Object change descriptions =

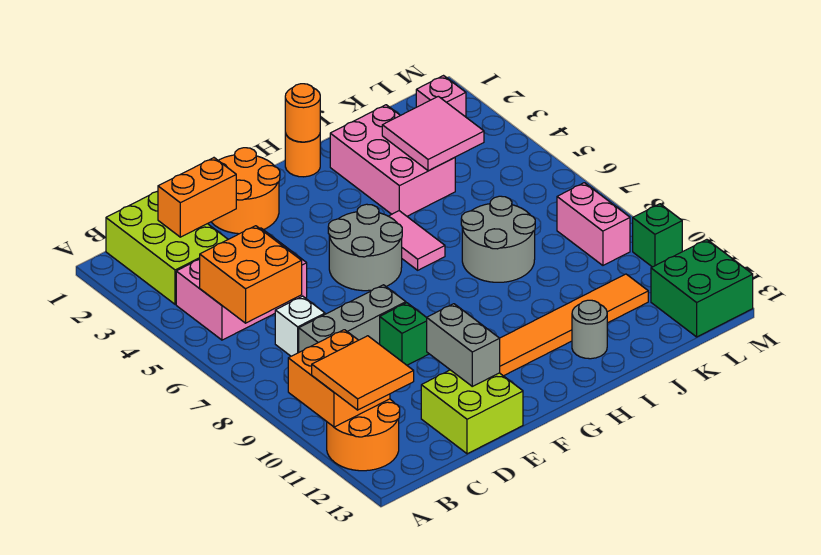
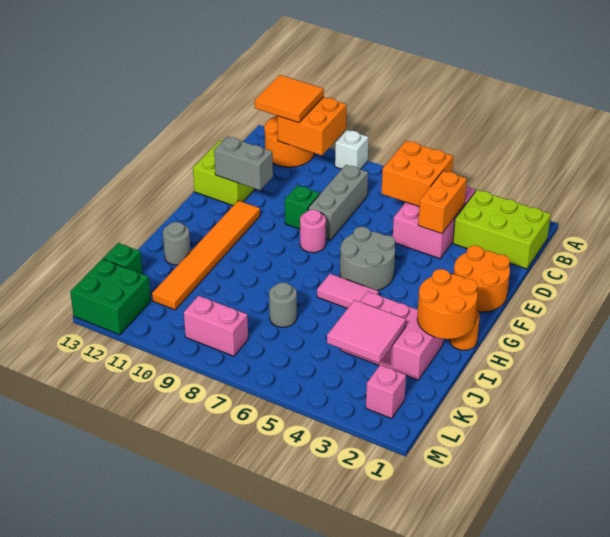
orange brick C2:D2 level 2 -> orange brick C4:D4 level 2
white brick C7 level 1 -> white brick A9 level 1
none -> pink round brick F8 level 1
orange round brick H1 level 2 -> orange round brick H1:I2 level 2
grey round brick I7:J8 level 1 -> grey round brick J7 level 1
green brick M10 level 1 -> green brick K13 level 1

PROBLEM TO SOLVE = Your task is to reproduce exactly the lines that begin with the one containing "none -> pink round brick F8 level 1" and continue to the end of the data, both ends included.

WORKED SOLUTION =
none -> pink round brick F8 level 1
orange round brick H1 level 2 -> orange round brick H1:I2 level 2
grey round brick I7:J8 level 1 -> grey round brick J7 level 1
green brick M10 level 1 -> green brick K13 level 1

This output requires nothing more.